*Work instructions:* With the pictures left aside, write out exactly the lines of the listing below from the line with "IMU1: MPU6050 -> MPU9250" to the line with "LINE1 pin VCC: 3V3 -> none", both included, and only those.

*Stored data:*
· · ·

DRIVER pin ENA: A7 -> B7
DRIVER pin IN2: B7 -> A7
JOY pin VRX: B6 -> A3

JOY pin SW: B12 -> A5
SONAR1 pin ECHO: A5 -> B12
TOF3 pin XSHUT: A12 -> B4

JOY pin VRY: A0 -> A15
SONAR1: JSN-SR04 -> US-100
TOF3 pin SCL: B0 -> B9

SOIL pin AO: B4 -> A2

· · ·

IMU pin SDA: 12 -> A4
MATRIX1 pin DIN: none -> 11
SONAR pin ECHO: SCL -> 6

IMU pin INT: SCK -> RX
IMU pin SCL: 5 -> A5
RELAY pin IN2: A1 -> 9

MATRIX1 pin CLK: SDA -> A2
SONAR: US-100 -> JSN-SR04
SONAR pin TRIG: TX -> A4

· · ·

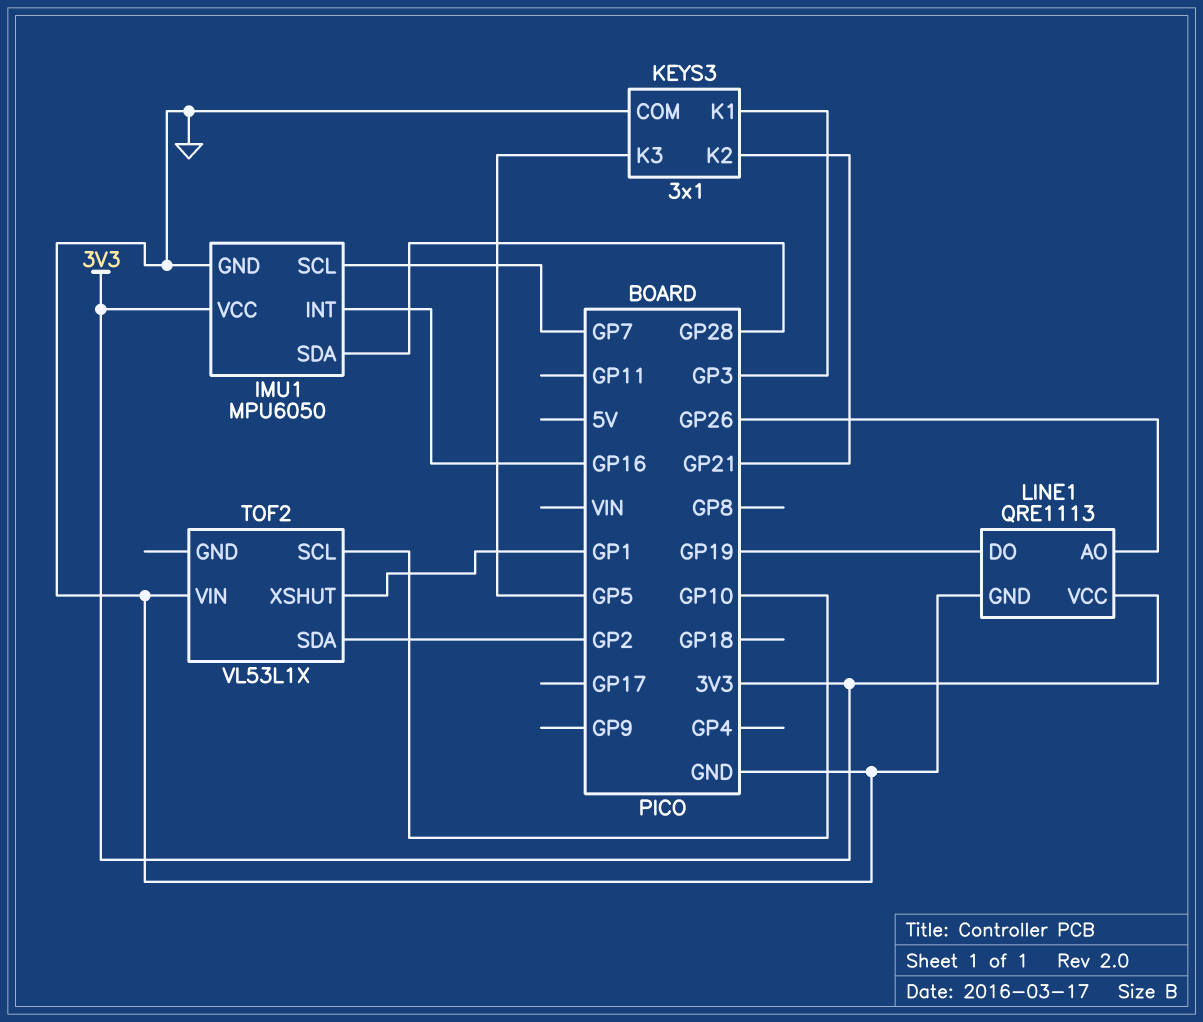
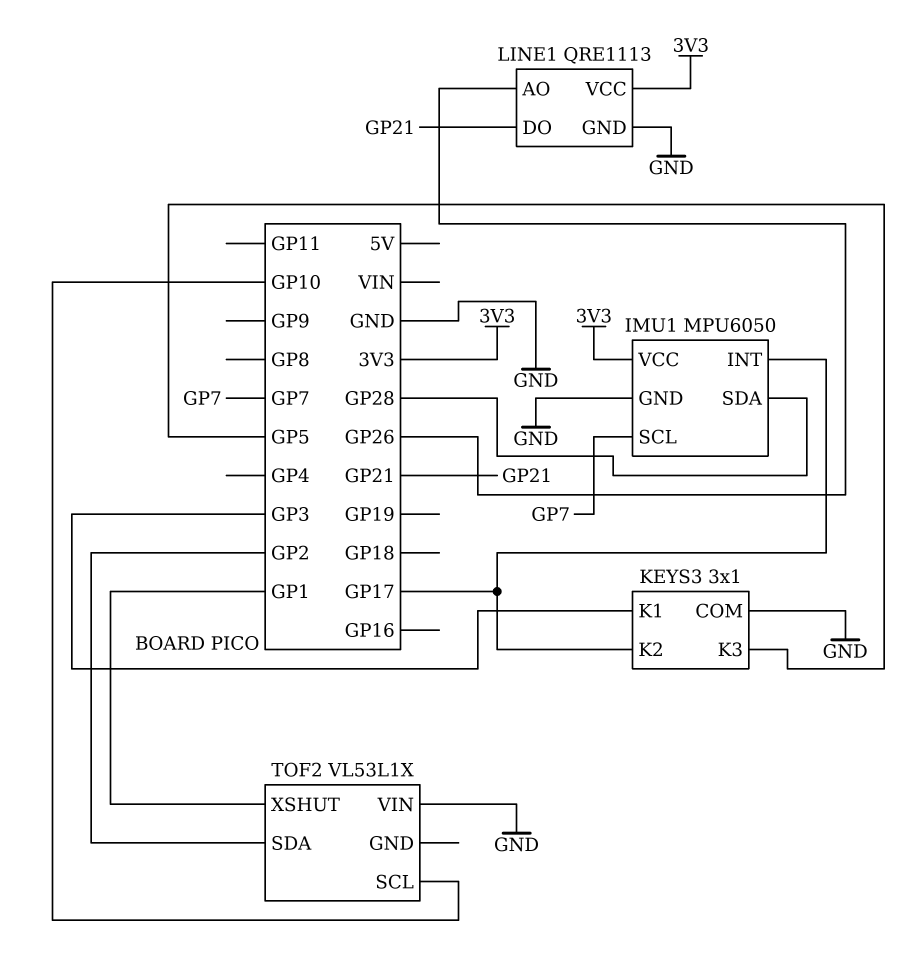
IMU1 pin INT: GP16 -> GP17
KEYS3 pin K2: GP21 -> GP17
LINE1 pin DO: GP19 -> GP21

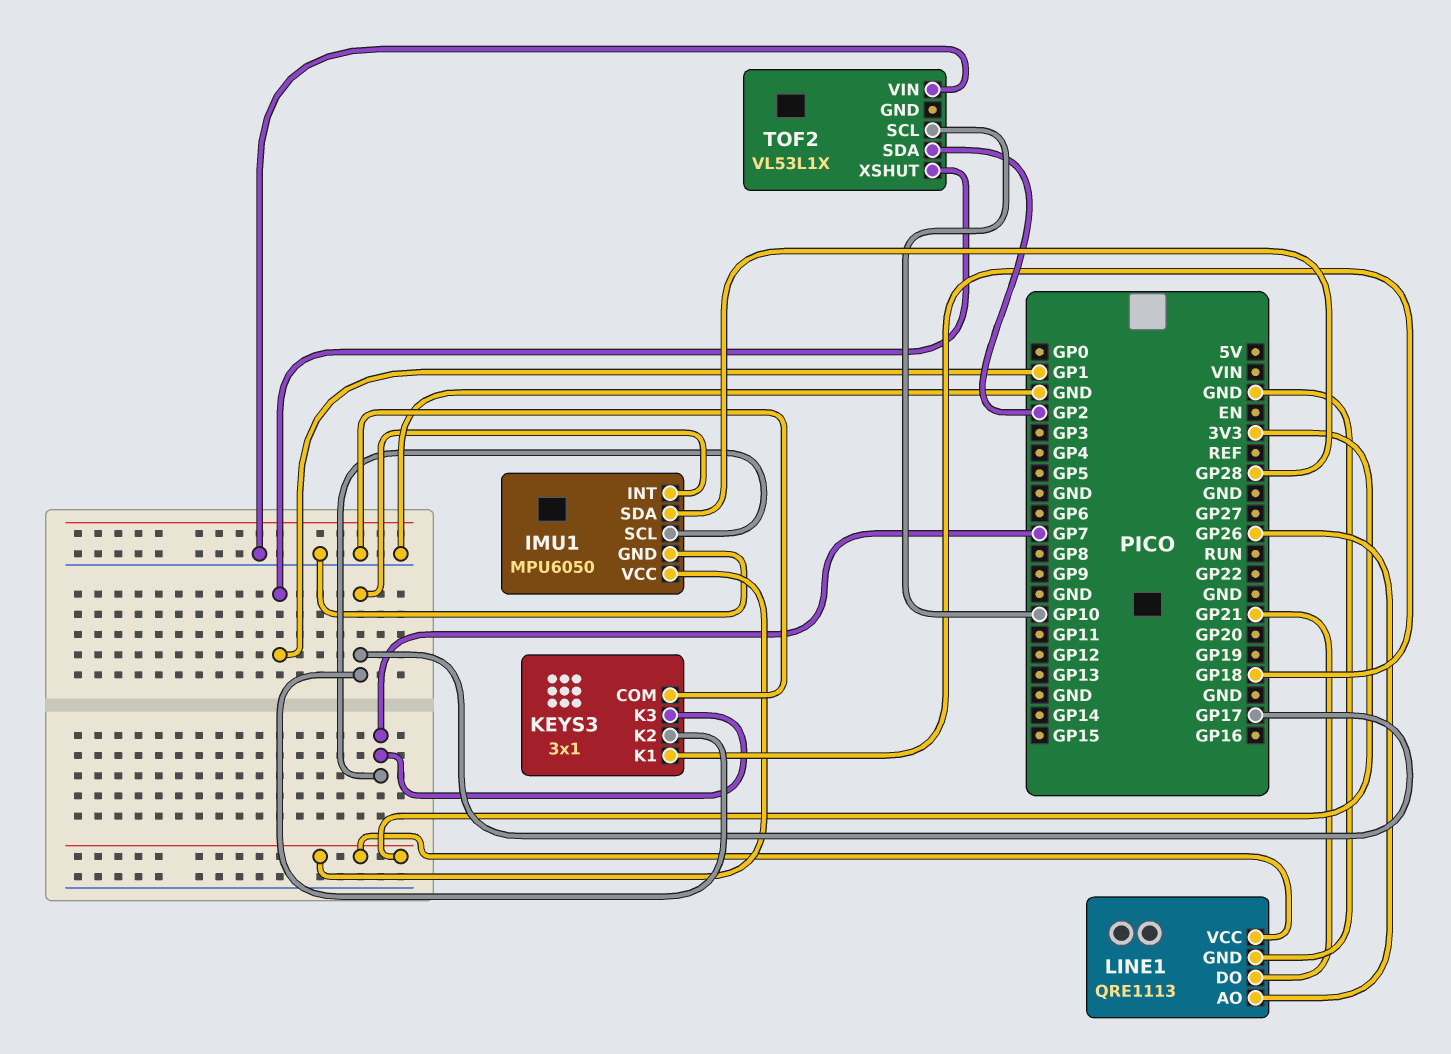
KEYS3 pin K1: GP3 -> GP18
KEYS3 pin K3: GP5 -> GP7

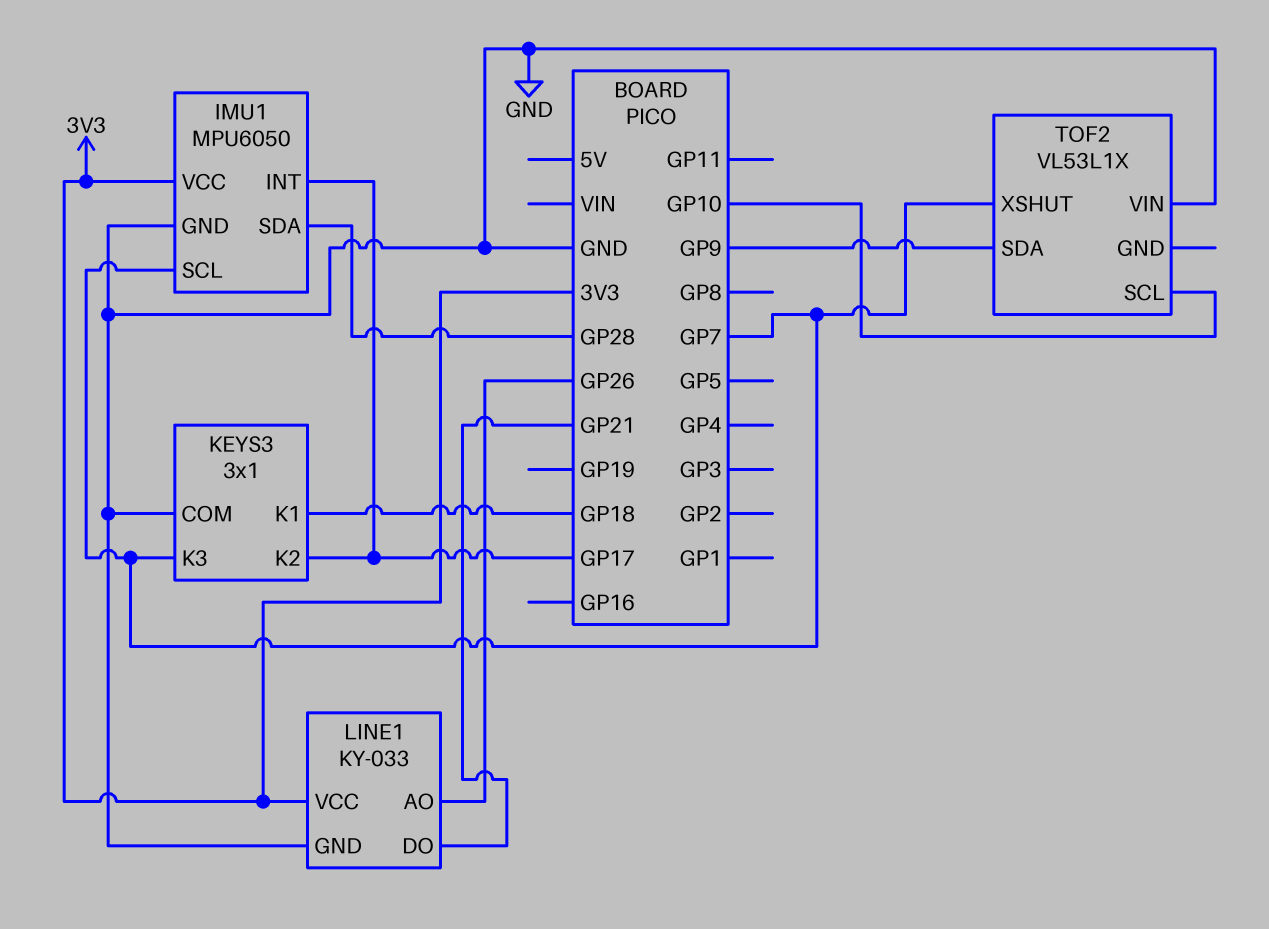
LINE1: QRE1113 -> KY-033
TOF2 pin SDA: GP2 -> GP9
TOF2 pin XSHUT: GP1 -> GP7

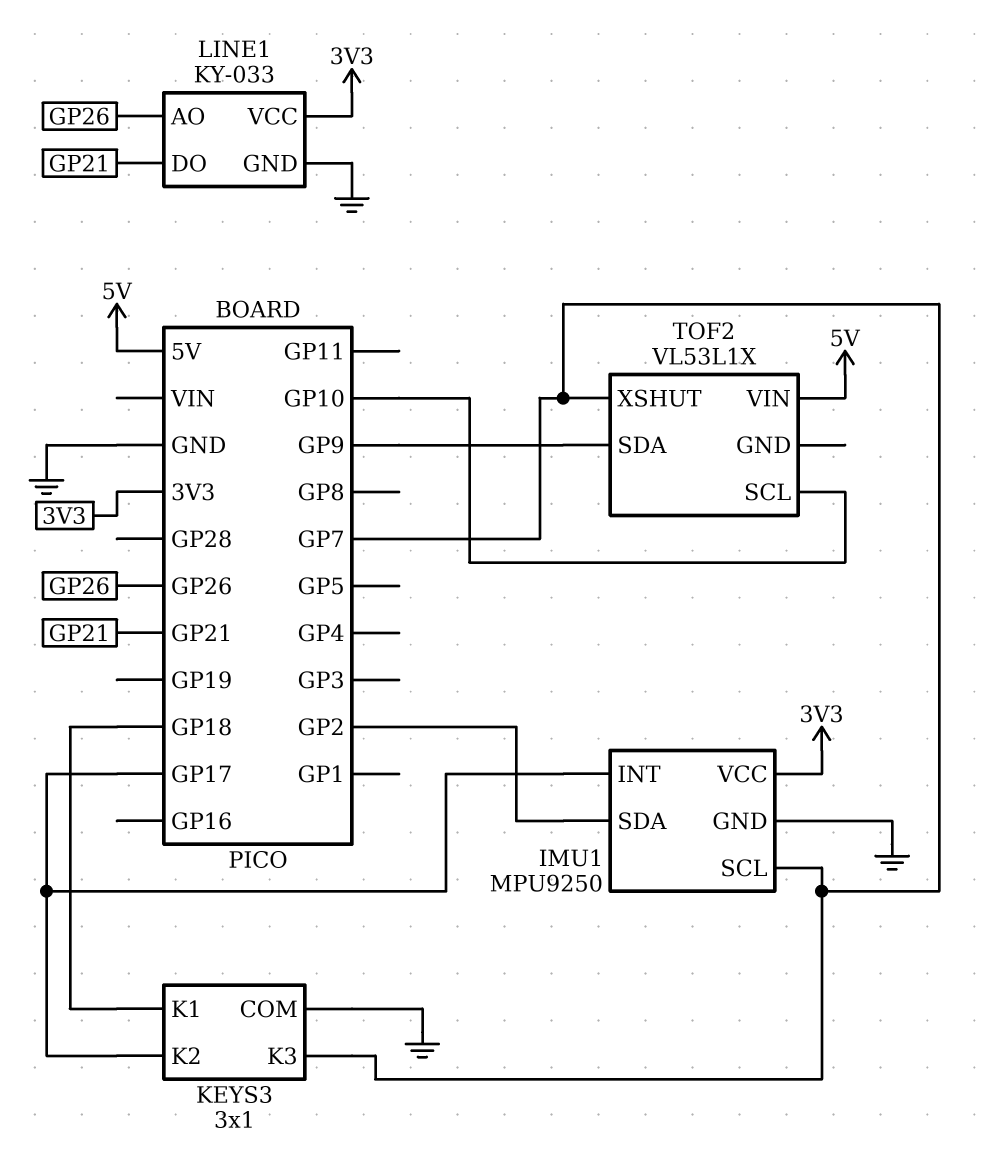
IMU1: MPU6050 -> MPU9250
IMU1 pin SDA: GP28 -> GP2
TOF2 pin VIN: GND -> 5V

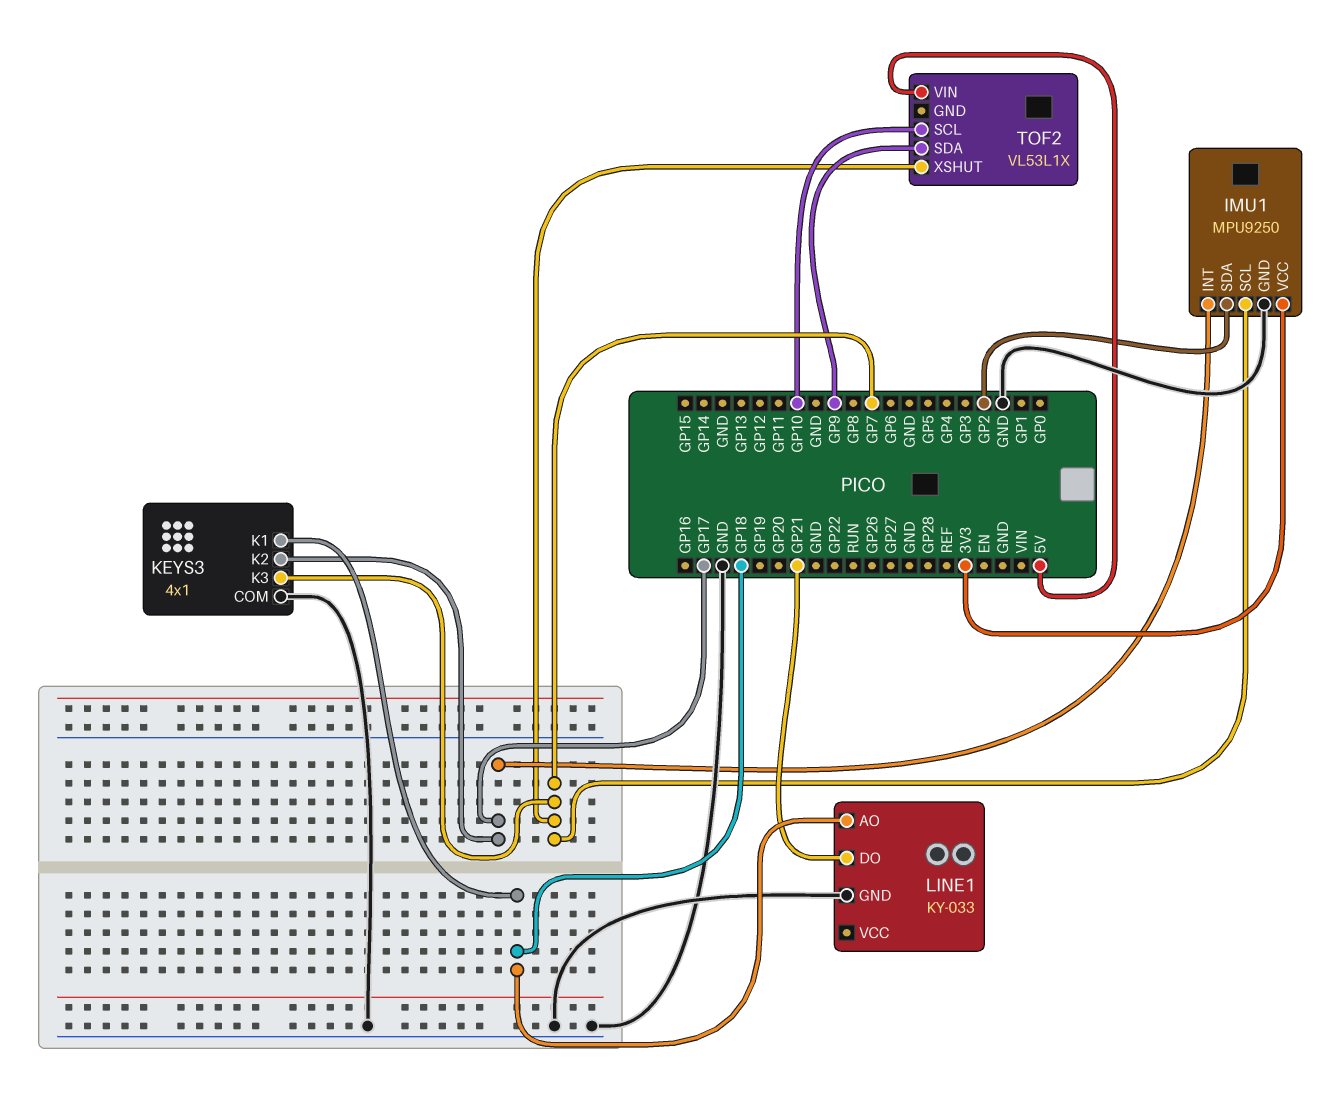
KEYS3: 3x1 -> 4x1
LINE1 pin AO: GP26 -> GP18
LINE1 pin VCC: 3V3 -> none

· · ·

*Written response:*
IMU1: MPU6050 -> MPU9250
IMU1 pin SDA: GP28 -> GP2
TOF2 pin VIN: GND -> 5V

KEYS3: 3x1 -> 4x1
LINE1 pin AO: GP26 -> GP18
LINE1 pin VCC: 3V3 -> none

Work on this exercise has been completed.